(Excerpts from a dataset)
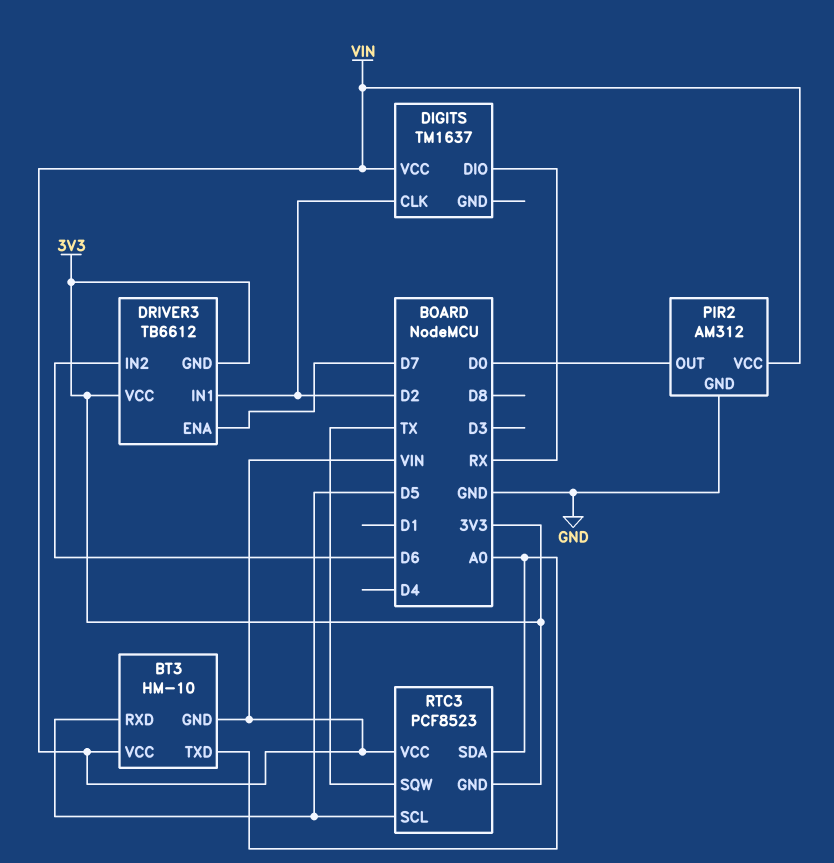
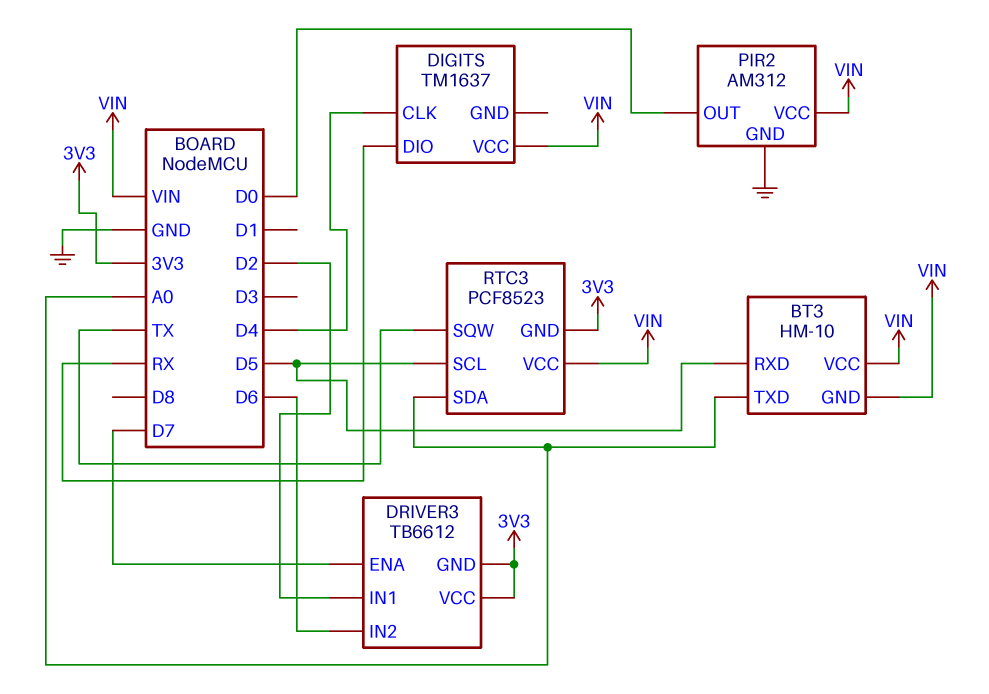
DIGITS pin CLK: D2 -> D4

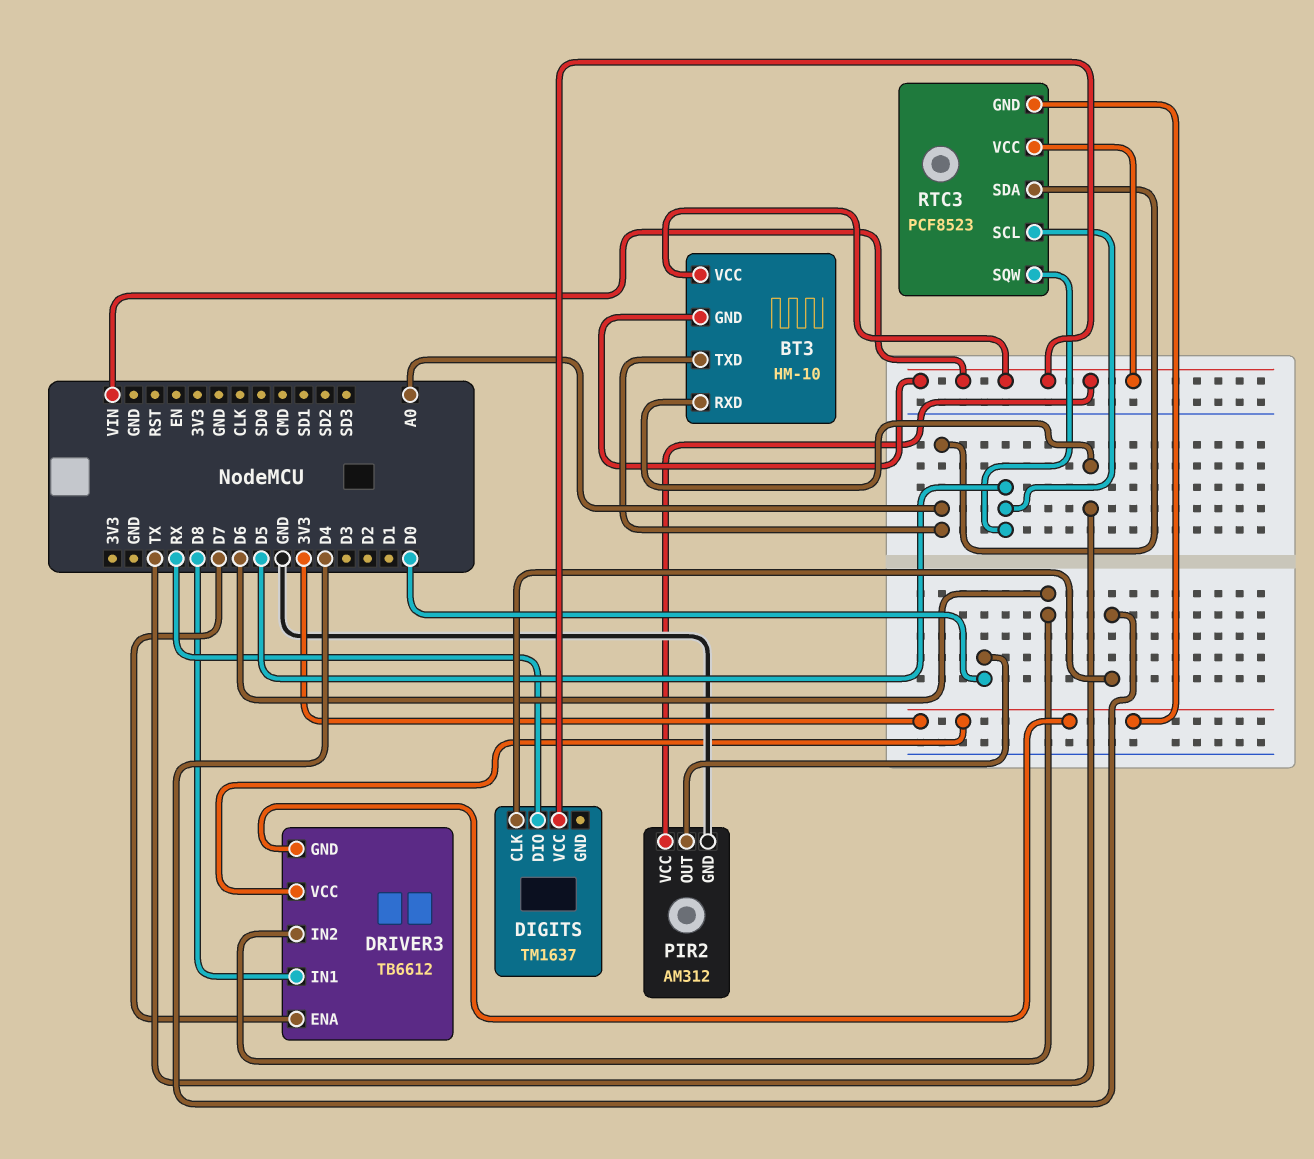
BT3 pin RXD: D5 -> TX
DRIVER3 pin IN1: D2 -> D8
RTC3 pin SQW: TX -> D5

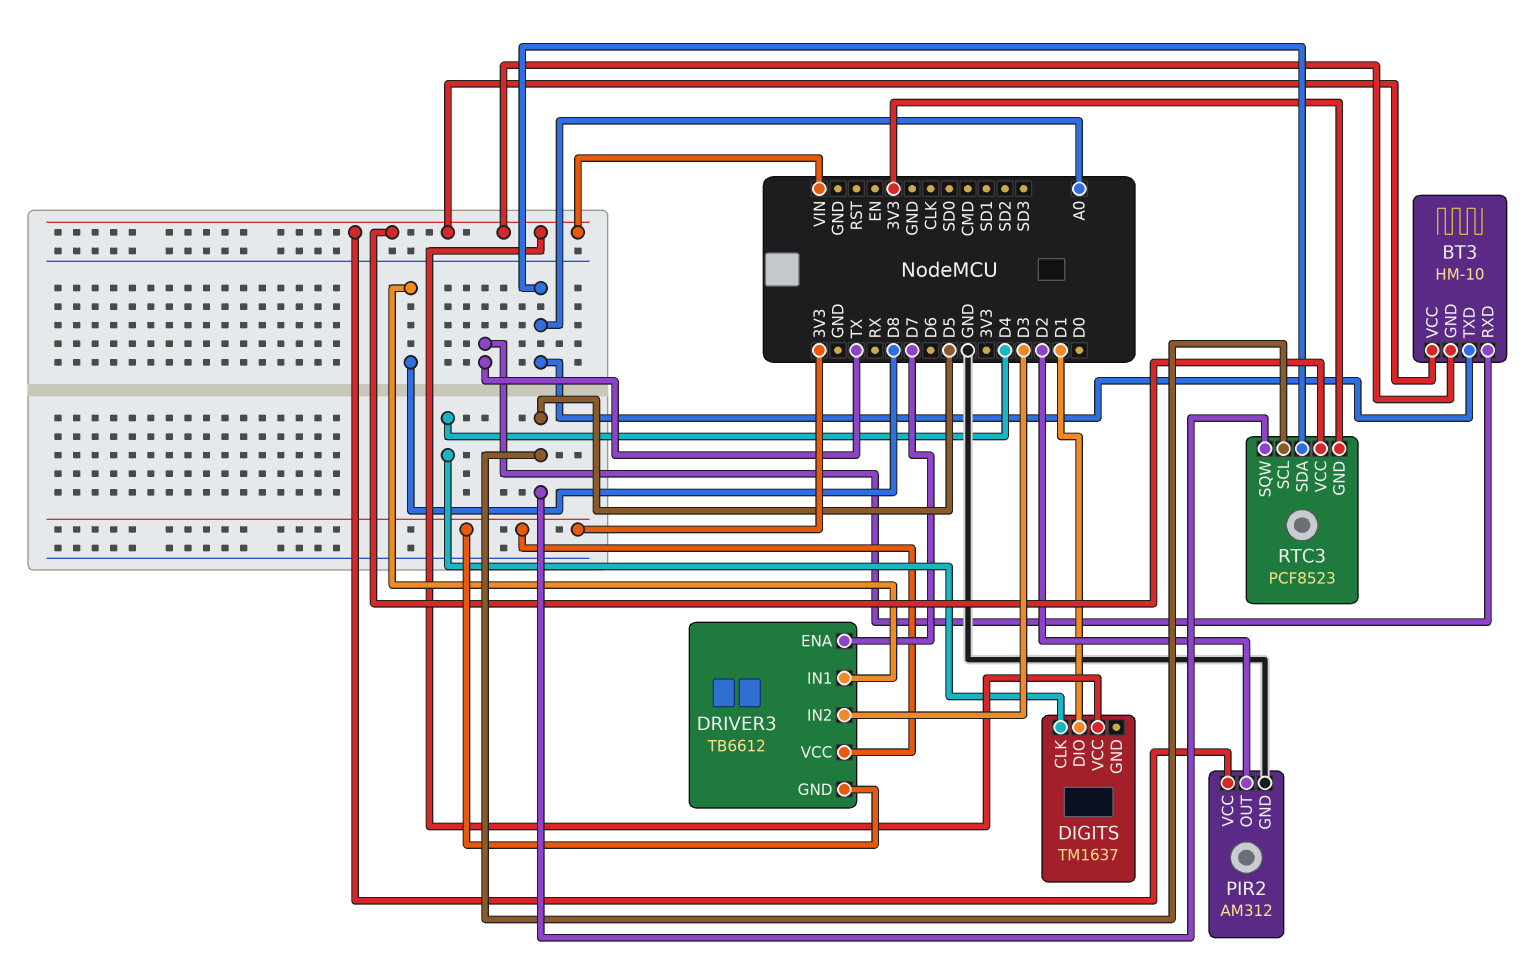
DIGITS pin DIO: RX -> D1
DRIVER3 pin IN2: D6 -> D3
PIR2 pin OUT: D0 -> D2

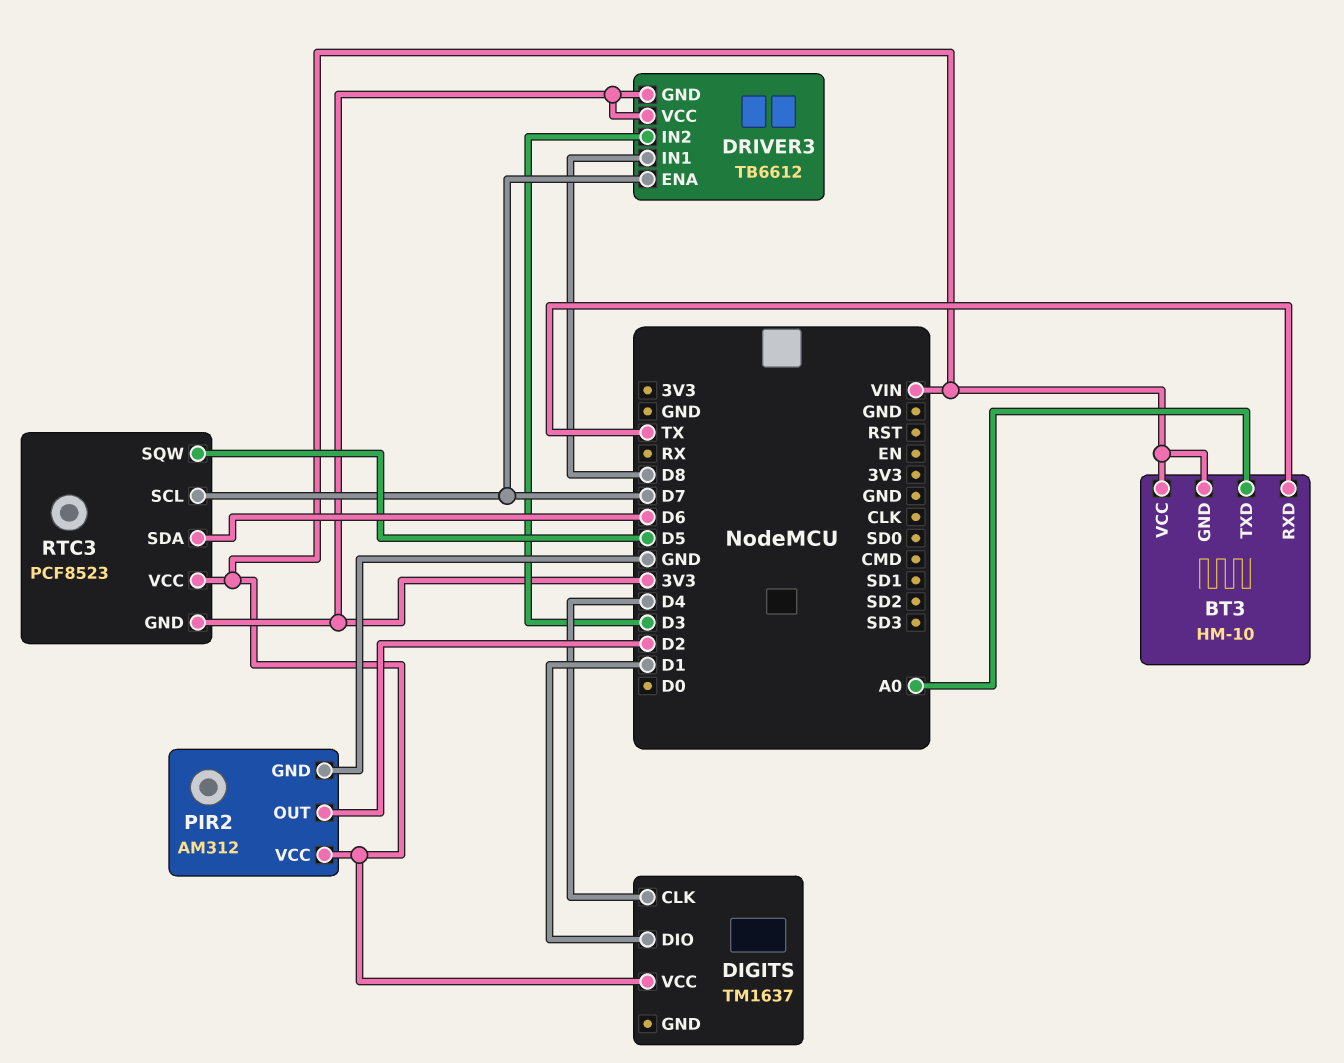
RTC3 pin SCL: D5 -> D7
RTC3 pin SDA: A0 -> D6

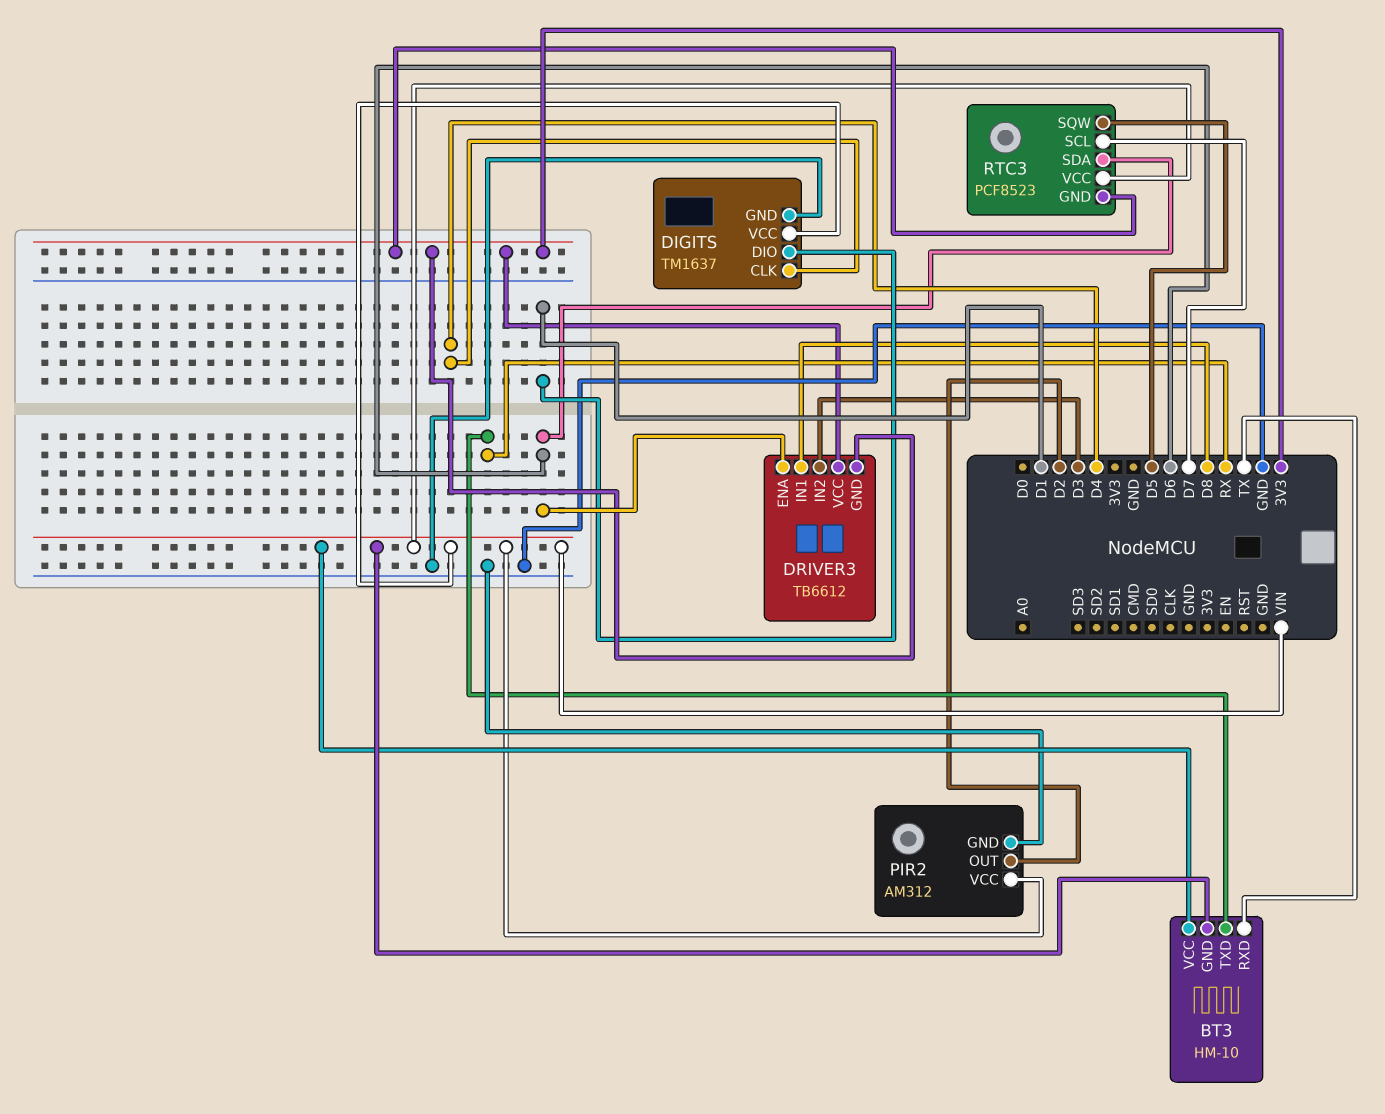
BT3 pin TXD: A0 -> RX
DIGITS pin GND: none -> GND
DRIVER3 pin ENA: D7 -> D6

### Task objective
Whenever a picture appears, leave it out, and return every record exactly.

### Exercise output
DIGITS pin CLK: D2 -> D4

BT3 pin RXD: D5 -> TX
DRIVER3 pin IN1: D2 -> D8
RTC3 pin SQW: TX -> D5

DIGITS pin DIO: RX -> D1
DRIVER3 pin IN2: D6 -> D3
PIR2 pin OUT: D0 -> D2

RTC3 pin SCL: D5 -> D7
RTC3 pin SDA: A0 -> D6

BT3 pin TXD: A0 -> RX
DIGITS pin GND: none -> GND
DRIVER3 pin ENA: D7 -> D6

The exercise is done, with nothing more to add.